_Problem details_: Using the listing below, please print exactly the lines from the one with "U9: NOR CD4001" through the one with "U23: NOT 74LS04". Leave out every picture.
(Provided material)
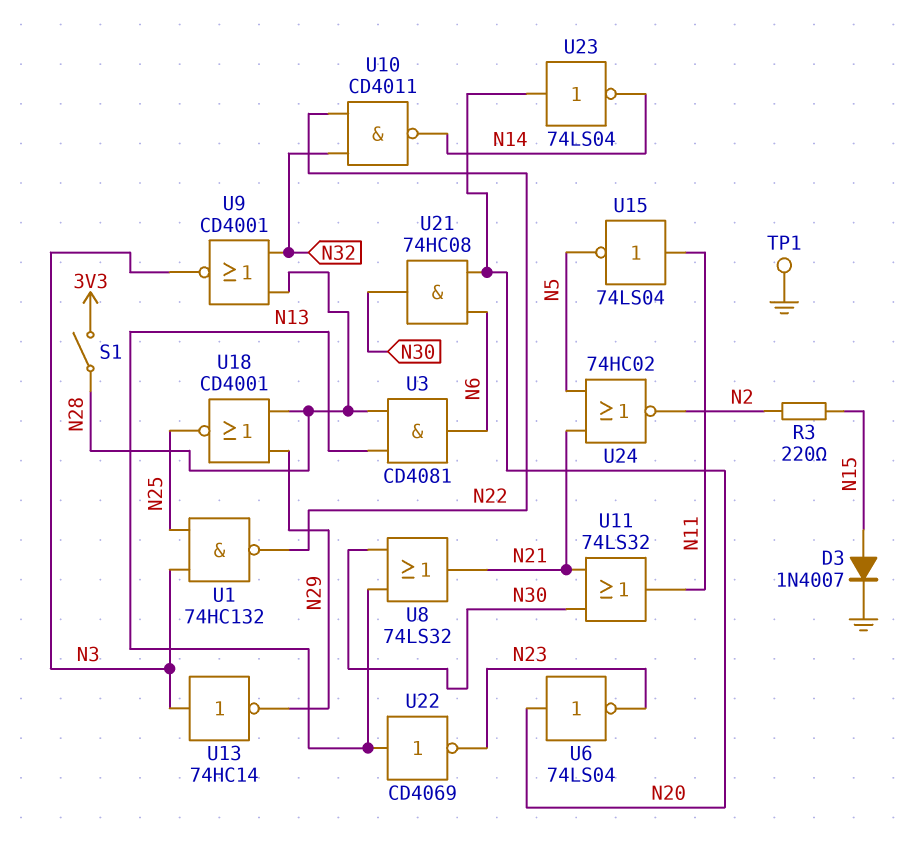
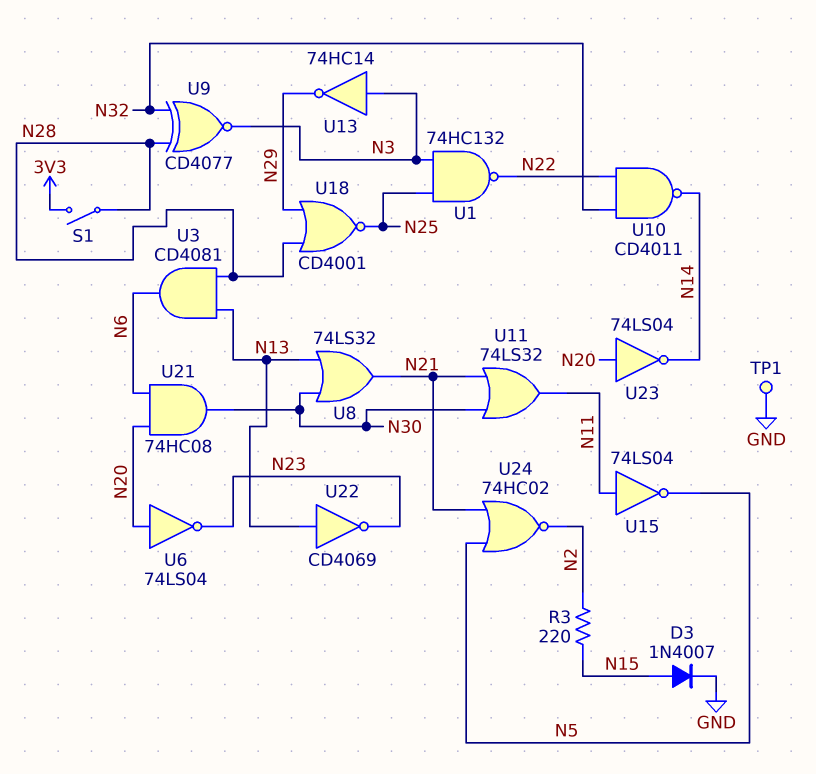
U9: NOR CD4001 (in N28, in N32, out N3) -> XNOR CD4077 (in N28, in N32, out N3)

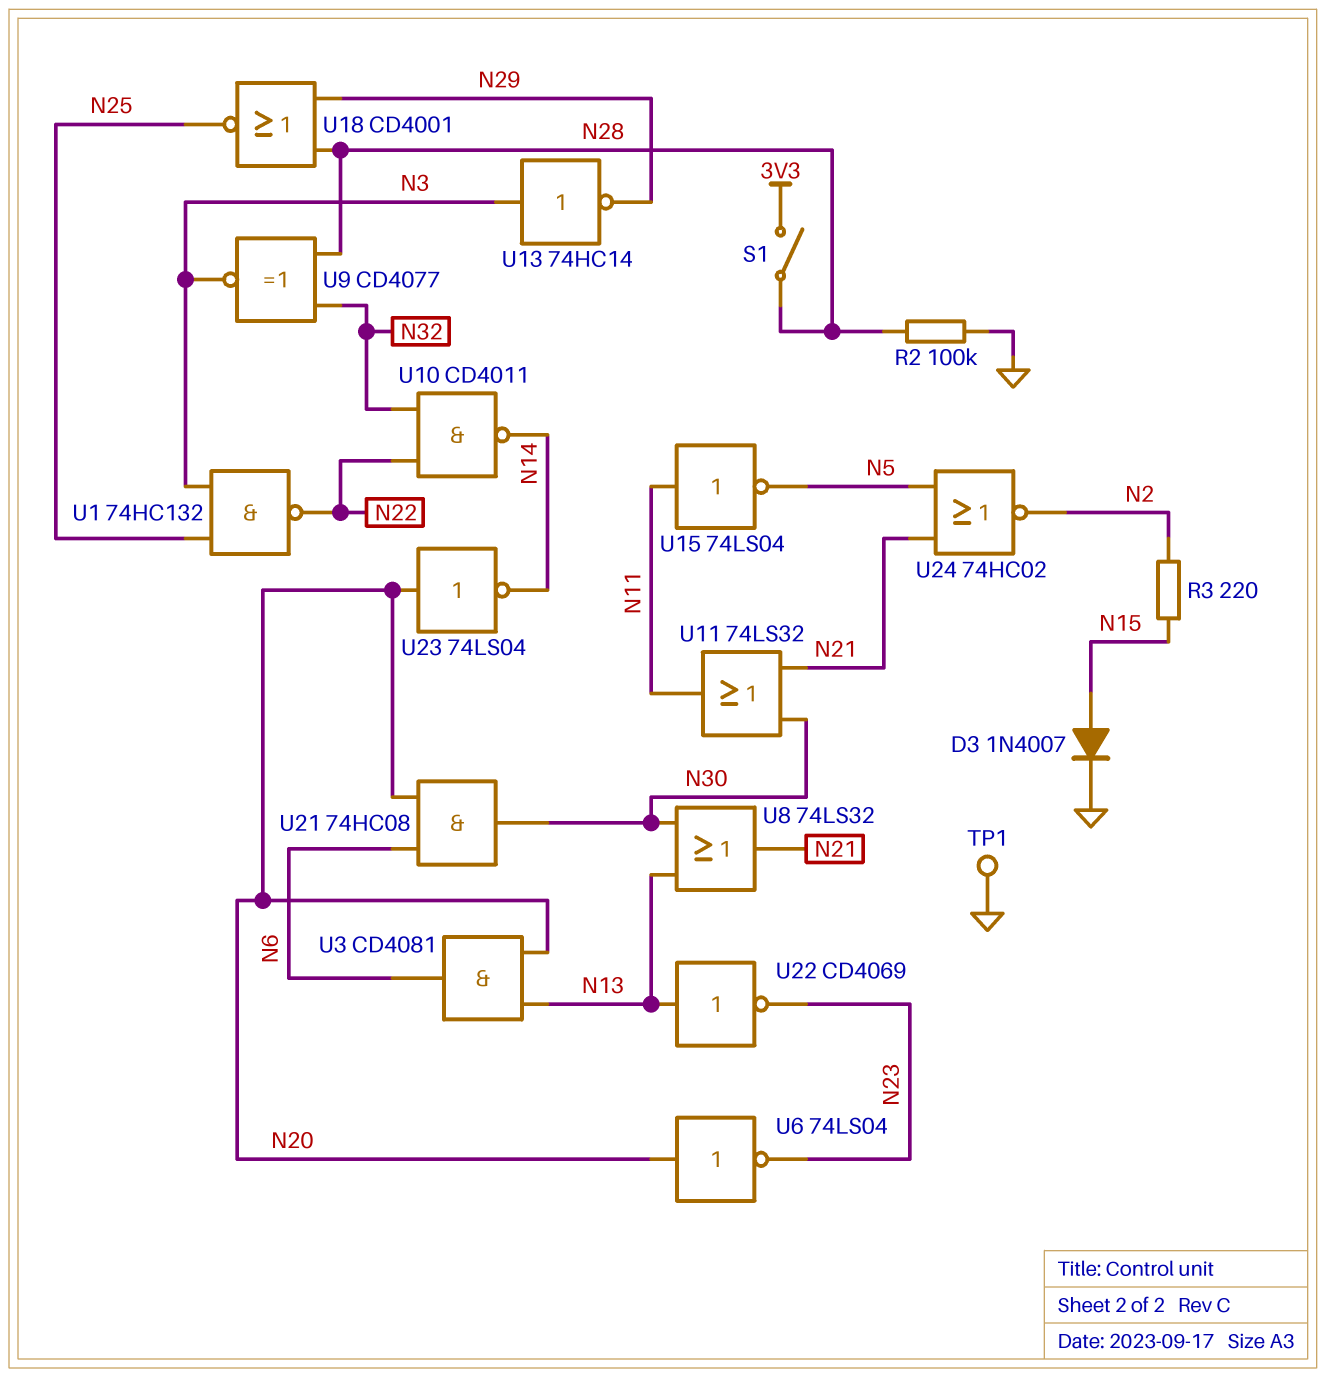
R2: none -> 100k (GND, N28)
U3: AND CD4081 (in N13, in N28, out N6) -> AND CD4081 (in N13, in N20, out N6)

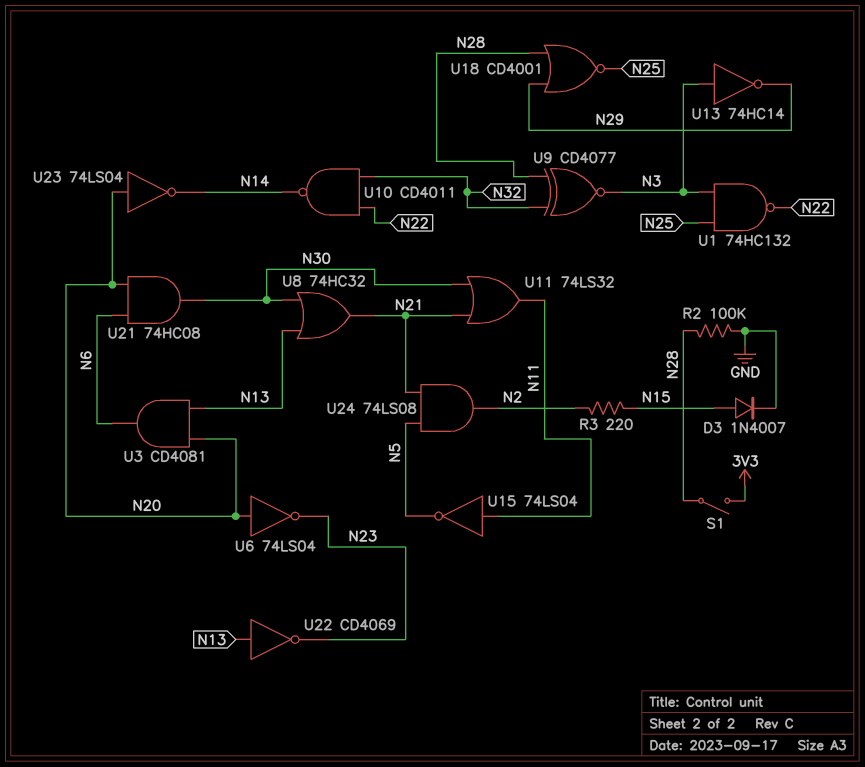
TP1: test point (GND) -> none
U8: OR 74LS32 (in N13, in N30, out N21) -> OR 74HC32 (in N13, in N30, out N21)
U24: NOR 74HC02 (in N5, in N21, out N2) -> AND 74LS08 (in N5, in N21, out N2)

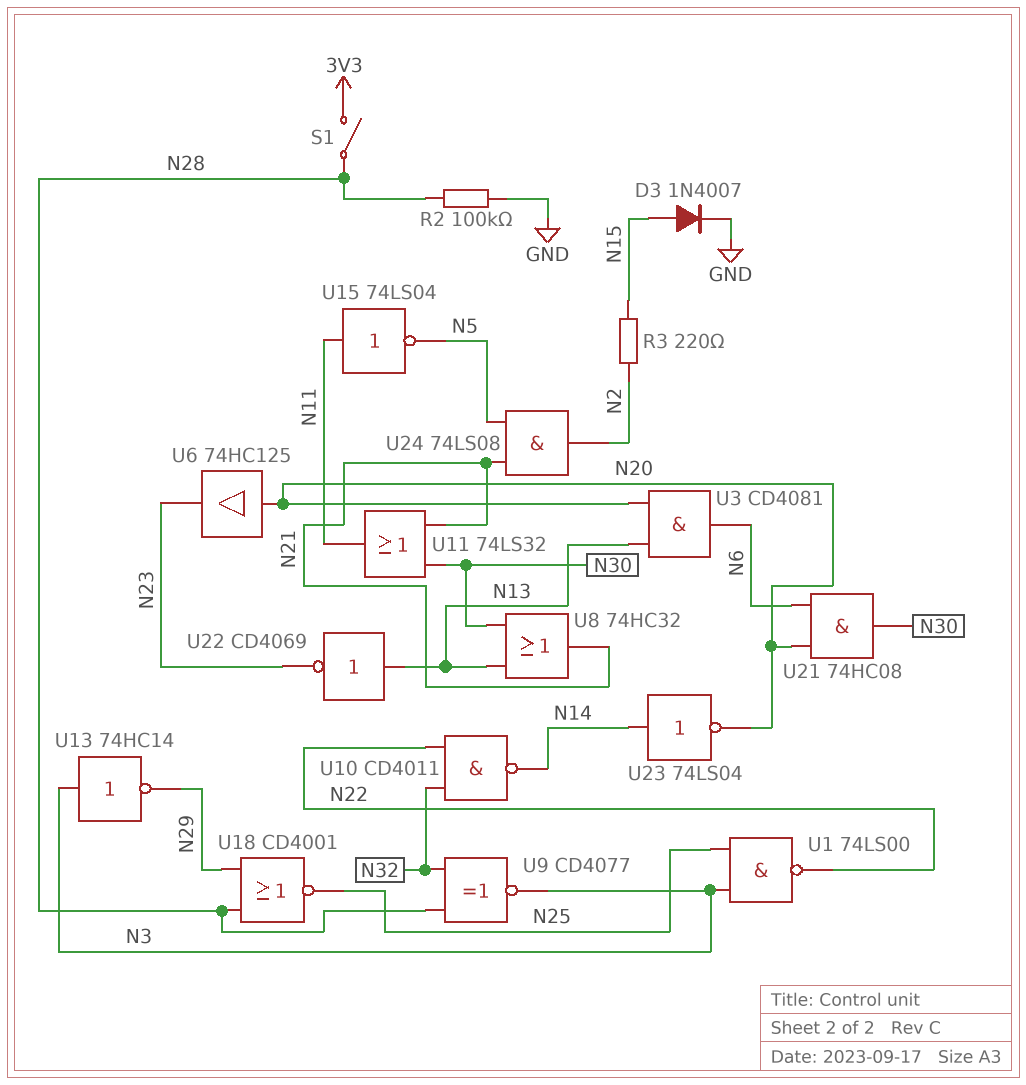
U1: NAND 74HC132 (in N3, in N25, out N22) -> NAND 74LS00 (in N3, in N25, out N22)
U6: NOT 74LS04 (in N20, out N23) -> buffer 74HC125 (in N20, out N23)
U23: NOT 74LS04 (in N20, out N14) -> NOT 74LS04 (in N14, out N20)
(End Provided material)
(Provided material)
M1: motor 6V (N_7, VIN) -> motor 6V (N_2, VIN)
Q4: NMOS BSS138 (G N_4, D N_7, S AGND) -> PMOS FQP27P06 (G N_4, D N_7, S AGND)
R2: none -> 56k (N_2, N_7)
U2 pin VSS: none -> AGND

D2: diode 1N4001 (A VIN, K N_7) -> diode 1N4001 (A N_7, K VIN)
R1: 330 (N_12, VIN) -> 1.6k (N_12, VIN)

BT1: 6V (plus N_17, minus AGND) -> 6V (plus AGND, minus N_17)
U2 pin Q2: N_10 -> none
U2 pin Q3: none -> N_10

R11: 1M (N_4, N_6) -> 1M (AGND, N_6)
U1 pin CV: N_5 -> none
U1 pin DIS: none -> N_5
(End Provided material)
_Answer for the task_:
U9: NOR CD4001 (in N28, in N32, out N3) -> XNOR CD4077 (in N28, in N32, out N3)

R2: none -> 100k (GND, N28)
U3: AND CD4081 (in N13, in N28, out N6) -> AND CD4081 (in N13, in N20, out N6)

TP1: test point (GND) -> none
U8: OR 74LS32 (in N13, in N30, out N21) -> OR 74HC32 (in N13, in N30, out N21)
U24: NOR 74HC02 (in N5, in N21, out N2) -> AND 74LS08 (in N5, in N21, out N2)

U1: NAND 74HC132 (in N3, in N25, out N22) -> NAND 74LS00 (in N3, in N25, out N22)
U6: NOT 74LS04 (in N20, out N23) -> buffer 74HC125 (in N20, out N23)
U23: NOT 74LS04 (in N20, out N14) -> NOT 74LS04 (in N14, out N20)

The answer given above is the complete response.